EXTRACTED ENTRIES section start

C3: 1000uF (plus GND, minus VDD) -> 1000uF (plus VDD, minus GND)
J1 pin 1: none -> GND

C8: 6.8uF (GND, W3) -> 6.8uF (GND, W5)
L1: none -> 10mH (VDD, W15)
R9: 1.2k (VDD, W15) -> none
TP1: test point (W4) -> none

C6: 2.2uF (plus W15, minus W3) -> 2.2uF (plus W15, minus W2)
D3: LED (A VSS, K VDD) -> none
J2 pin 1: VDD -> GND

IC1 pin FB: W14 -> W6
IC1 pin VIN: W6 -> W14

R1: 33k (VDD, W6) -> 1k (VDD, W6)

EXTRACTED ENTRIES section end
EXTRACTED ENTRIES section start

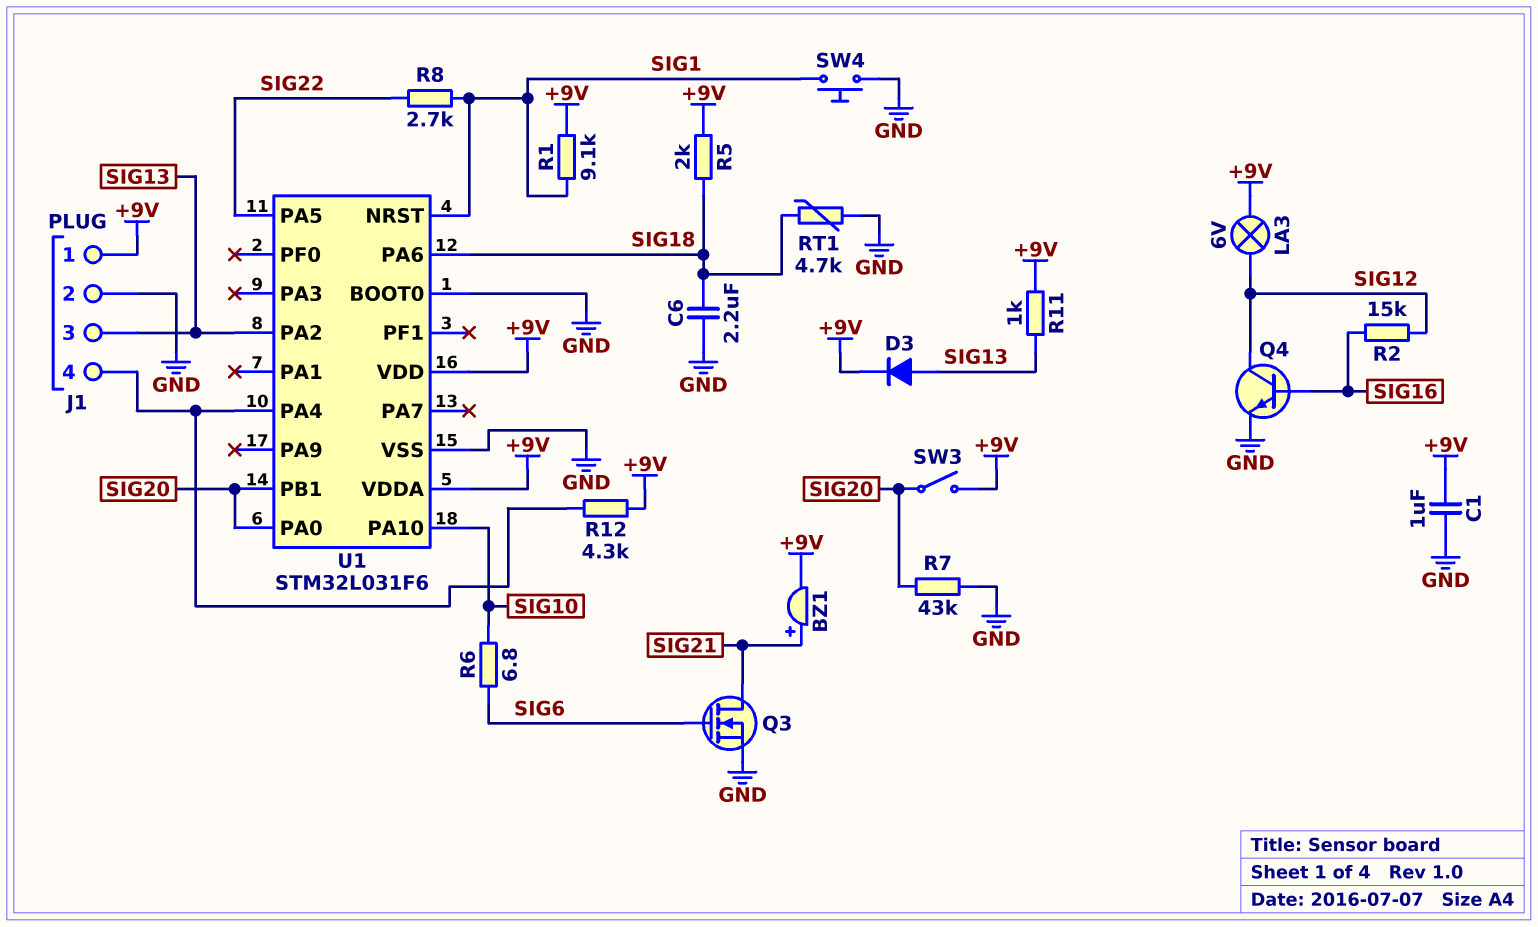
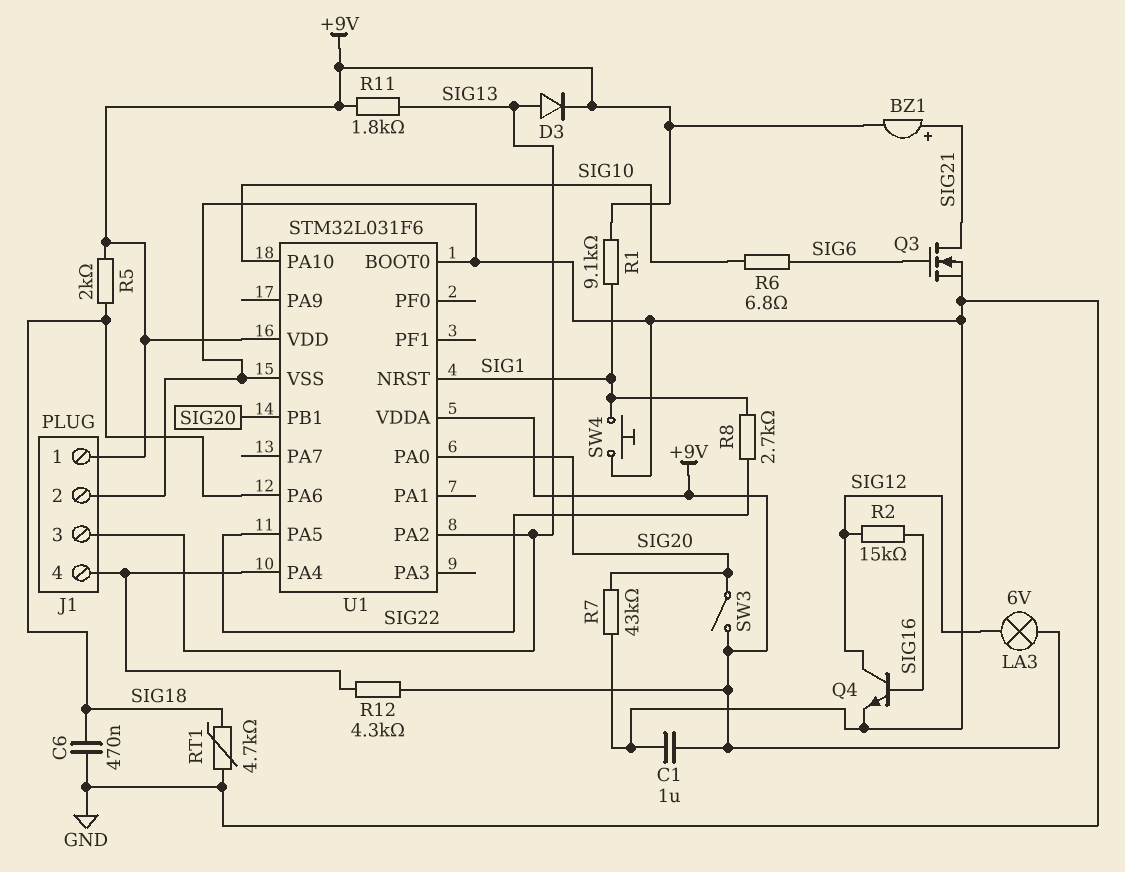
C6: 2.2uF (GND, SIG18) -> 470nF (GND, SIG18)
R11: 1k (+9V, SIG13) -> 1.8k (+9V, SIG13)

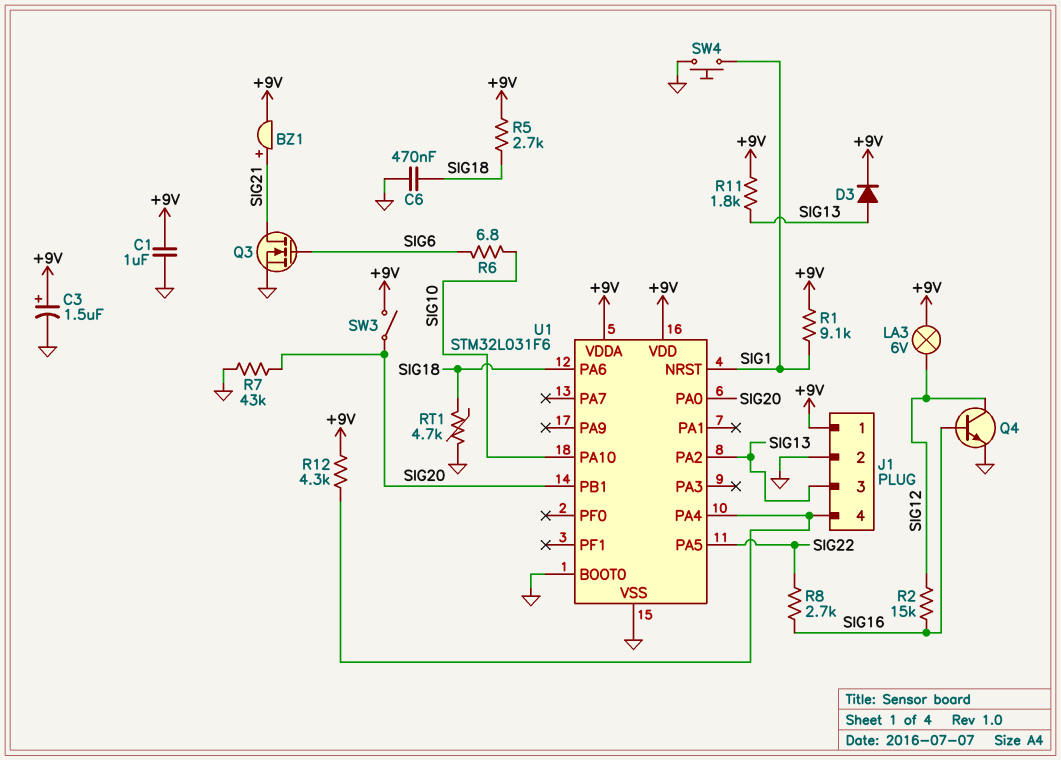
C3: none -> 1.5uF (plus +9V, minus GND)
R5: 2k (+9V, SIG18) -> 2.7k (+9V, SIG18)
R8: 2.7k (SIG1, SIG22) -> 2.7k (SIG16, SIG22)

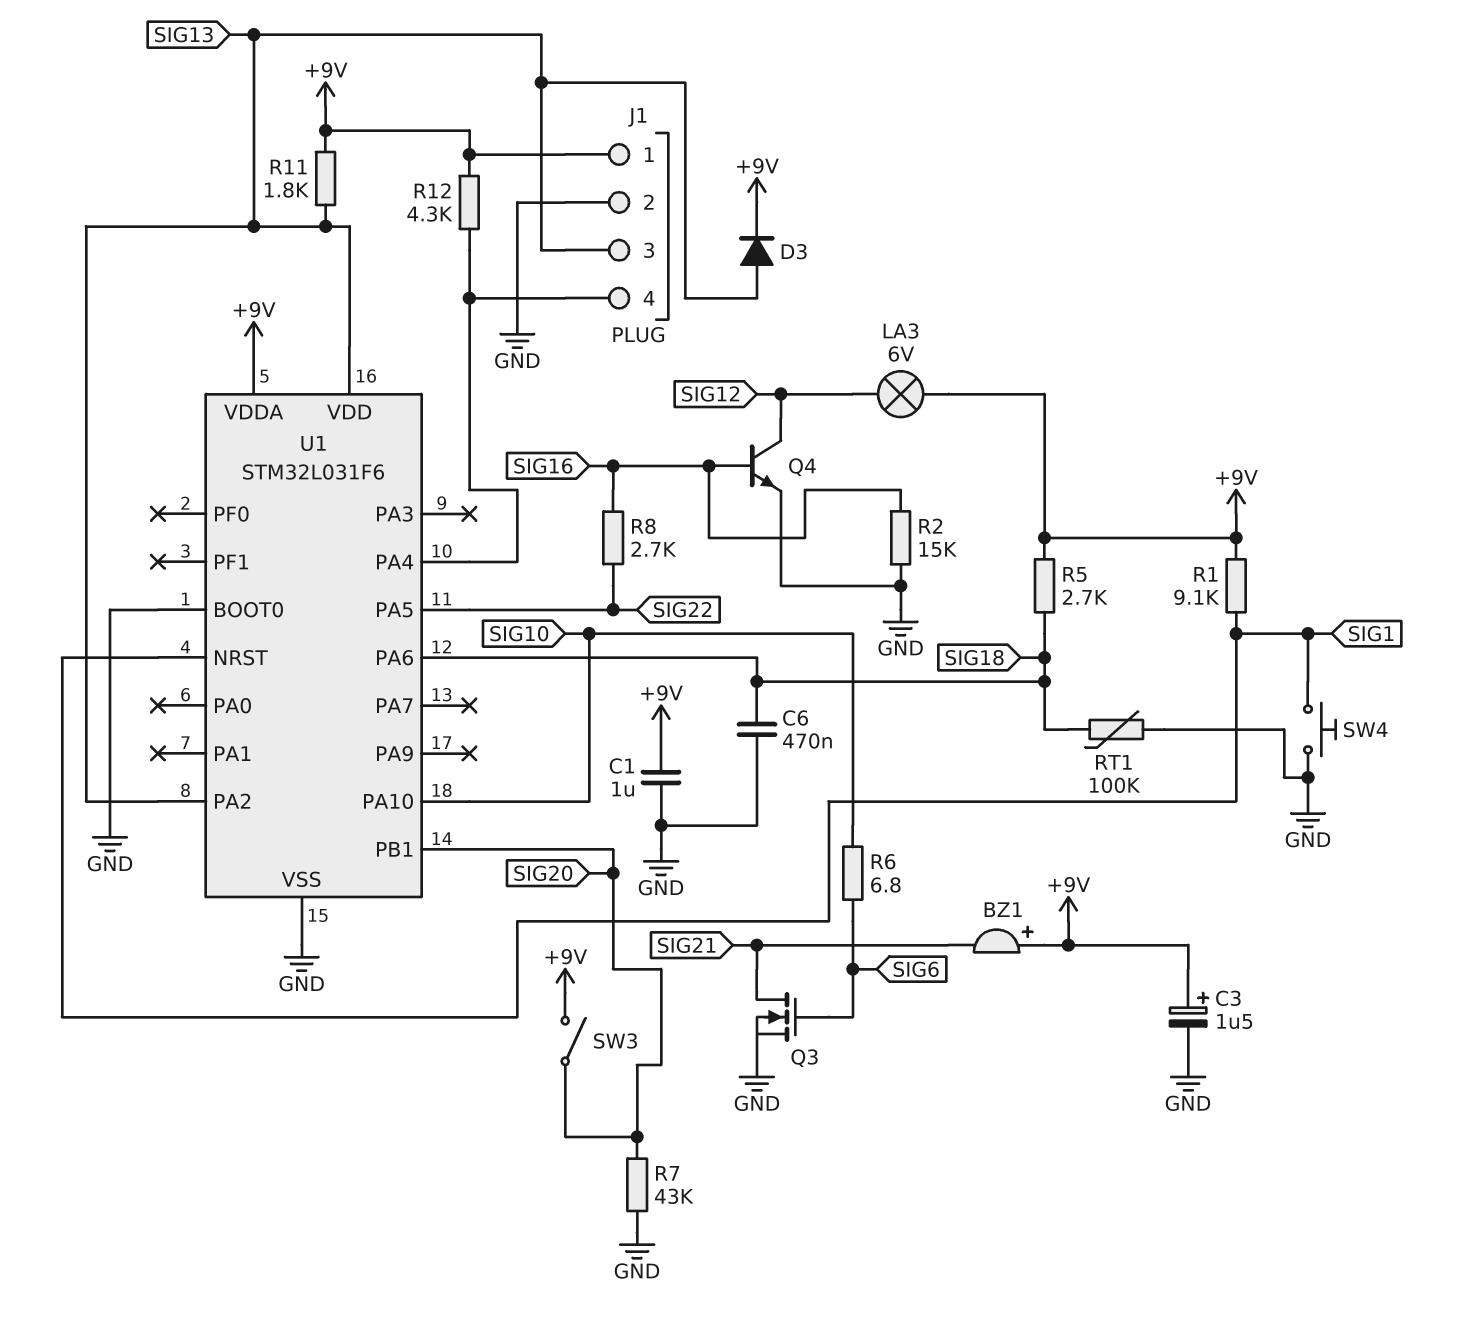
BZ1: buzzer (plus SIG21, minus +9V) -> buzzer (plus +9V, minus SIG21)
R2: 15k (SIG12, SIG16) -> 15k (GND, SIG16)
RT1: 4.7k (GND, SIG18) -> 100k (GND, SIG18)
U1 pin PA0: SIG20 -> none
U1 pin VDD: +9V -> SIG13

EXTRACTED ENTRIES section end

### AIM OF THE TASK
Check each line of the listing above for the string "minus", then give how many lines have it. No other text.

### REPLY TO THE TASK
4